## REQUIREMENT
In the material below, find each line with the string "shifted" and copy it.

## LISTED RECORDS
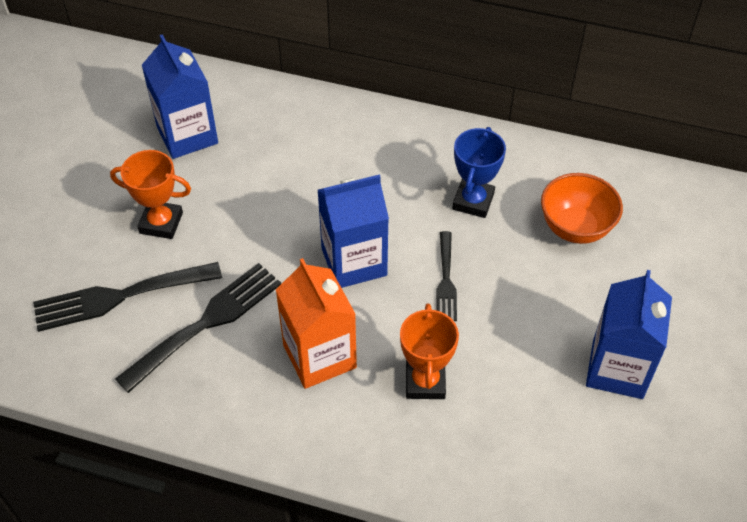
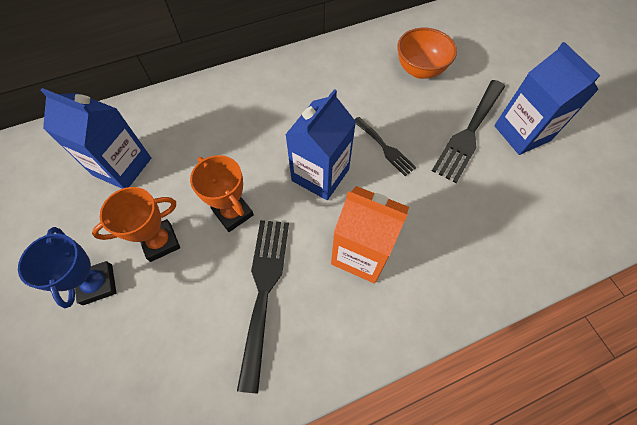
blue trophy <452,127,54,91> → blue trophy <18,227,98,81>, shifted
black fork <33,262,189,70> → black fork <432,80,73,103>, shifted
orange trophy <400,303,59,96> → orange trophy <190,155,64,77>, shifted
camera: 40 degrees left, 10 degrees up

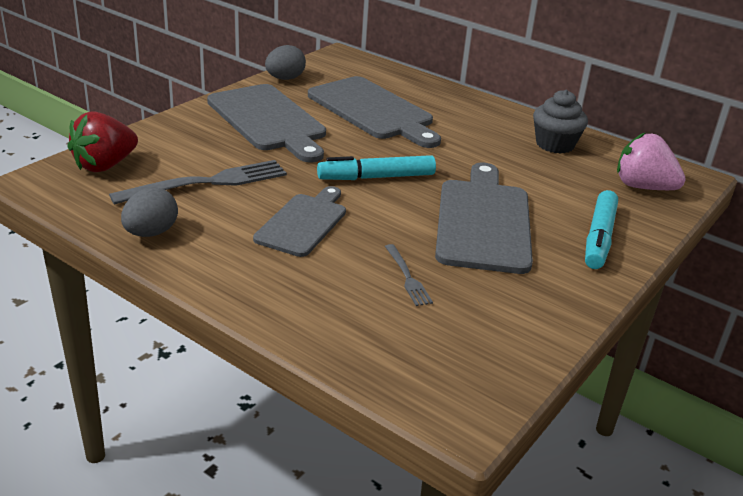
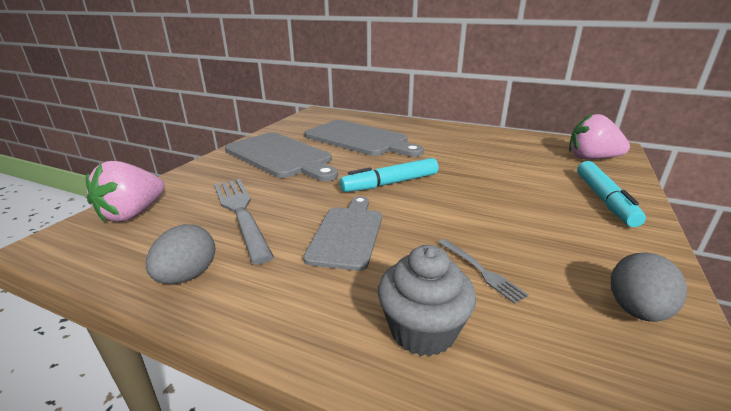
grey egg <265,45,41,35> → grey egg <611,252,76,70>, shifted
grey cupcake <533,90,55,64> → grey cupcake <378,245,98,111>, shifted
red strawberry <67,111,71,61> → pink strawberry <86,161,79,61>
grey fork <109,160,178,45> → grey fork <214,179,60,86>, 75 degrees counterclockwise
grey cutting board <435,163,98,111> → -
camera: 10 degrees left, 5 degrees down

## WRITTEN RESPONSE
blue trophy <452,127,54,91> → blue trophy <18,227,98,81>, shifted
black fork <33,262,189,70> → black fork <432,80,73,103>, shifted
orange trophy <400,303,59,96> → orange trophy <190,155,64,77>, shifted
grey egg <265,45,41,35> → grey egg <611,252,76,70>, shifted
grey cupcake <533,90,55,64> → grey cupcake <378,245,98,111>, shifted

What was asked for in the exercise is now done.